Scan the entries below for the word "spray", then copy each line that holds it.
┌─ DATA PROVIDED
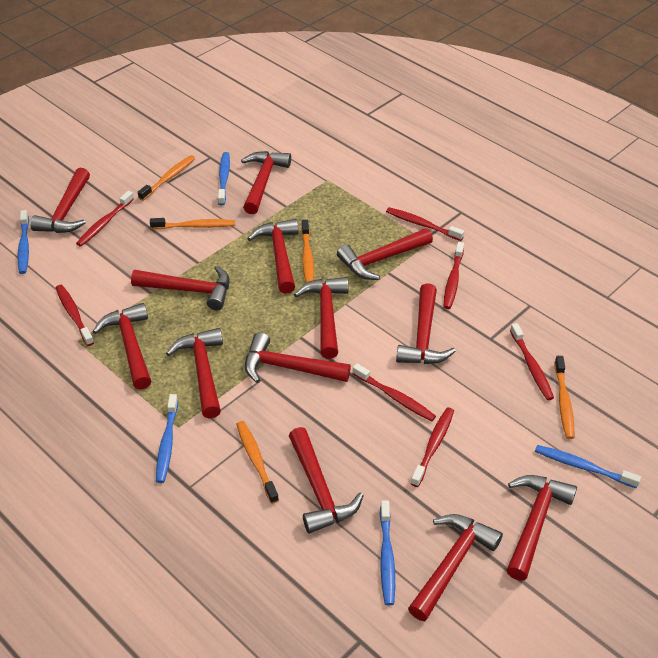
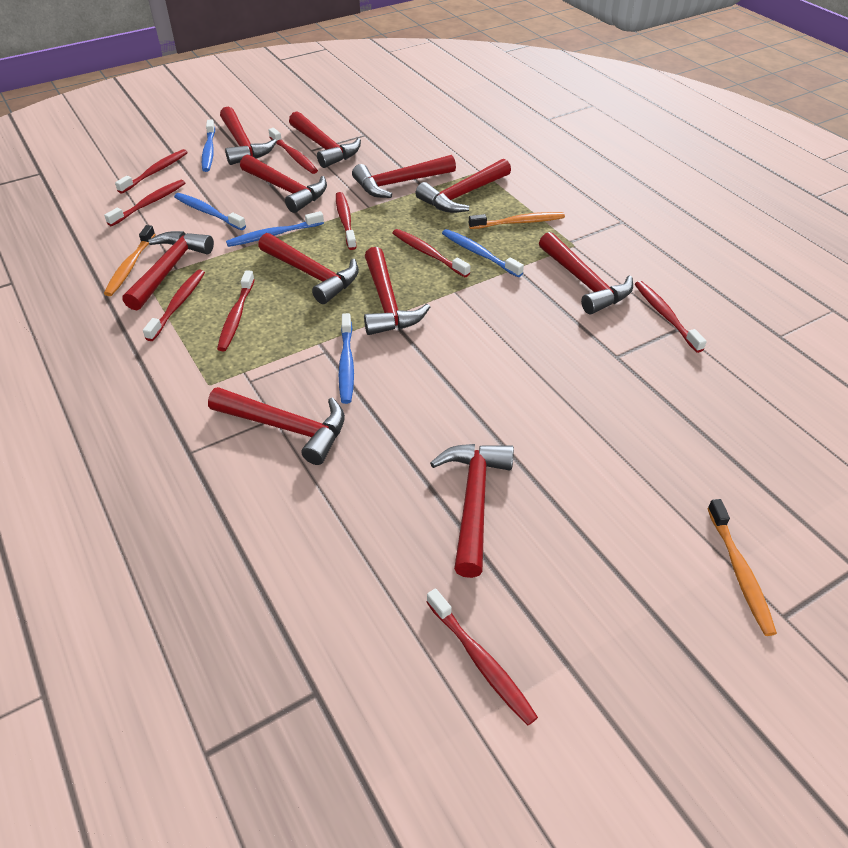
orange toothbrush: 5 -> 3
red hammer: 13 -> 11
red toothbrush: 7 -> 9

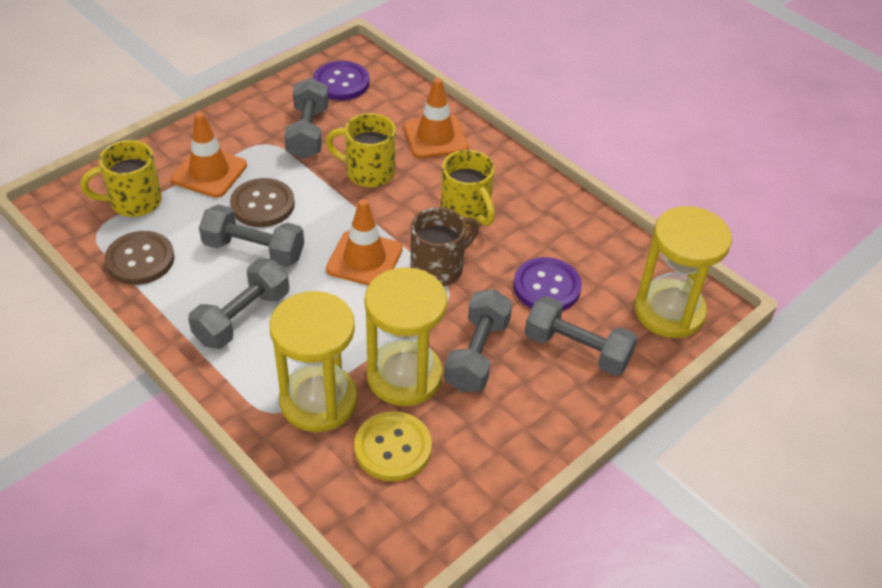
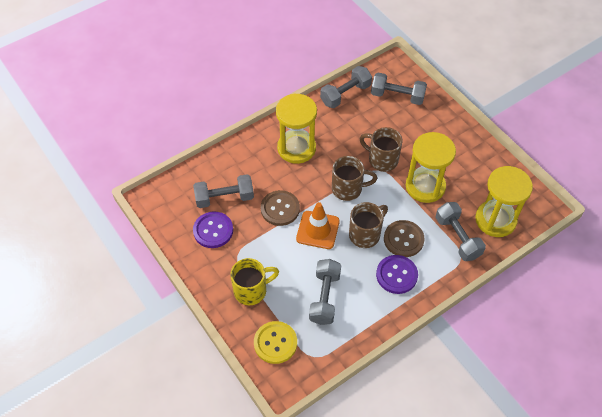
brown mug: 1 -> 3
orange traffic cone: 3 -> 1
yellow mug: 3 -> 1

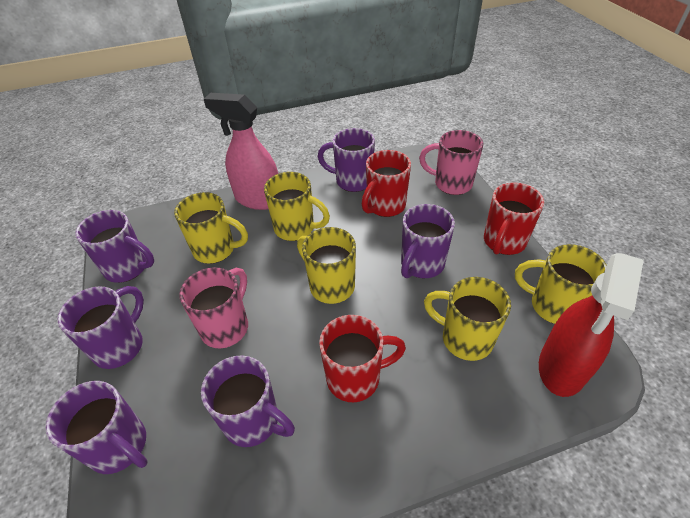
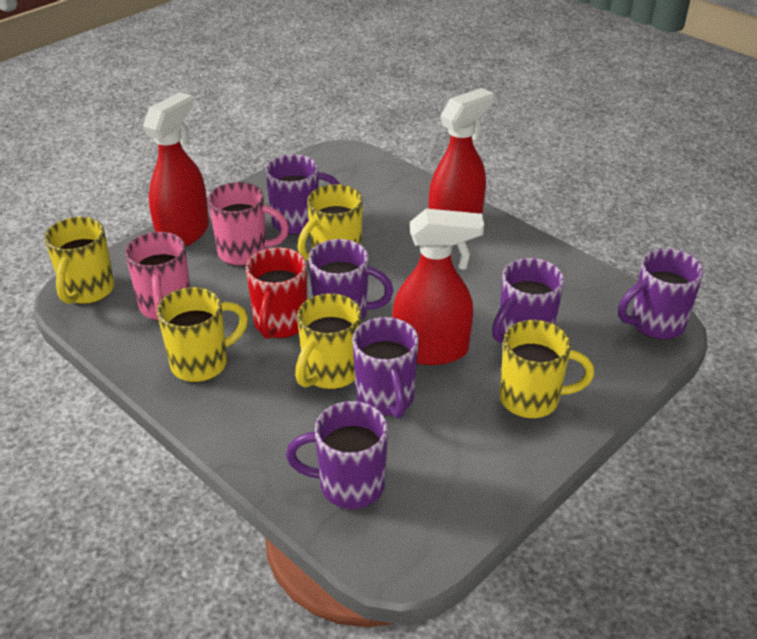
pink spray bottle: 1 -> 0
red mug: 3 -> 1
red spray bottle: 1 -> 3

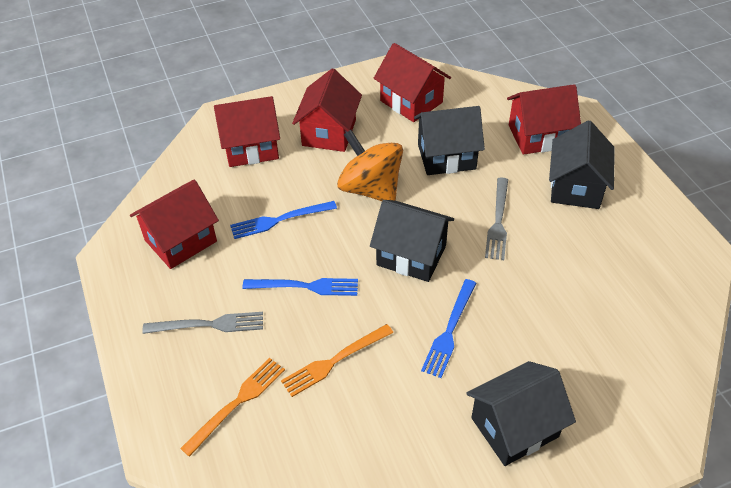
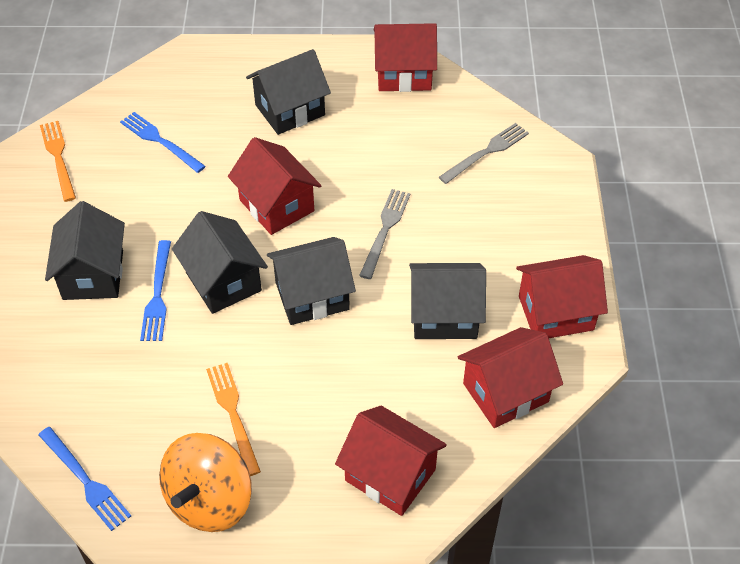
black house: 4 -> 5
└─
**COMPLETED TASK**
pink spray bottle: 1 -> 0
red spray bottle: 1 -> 3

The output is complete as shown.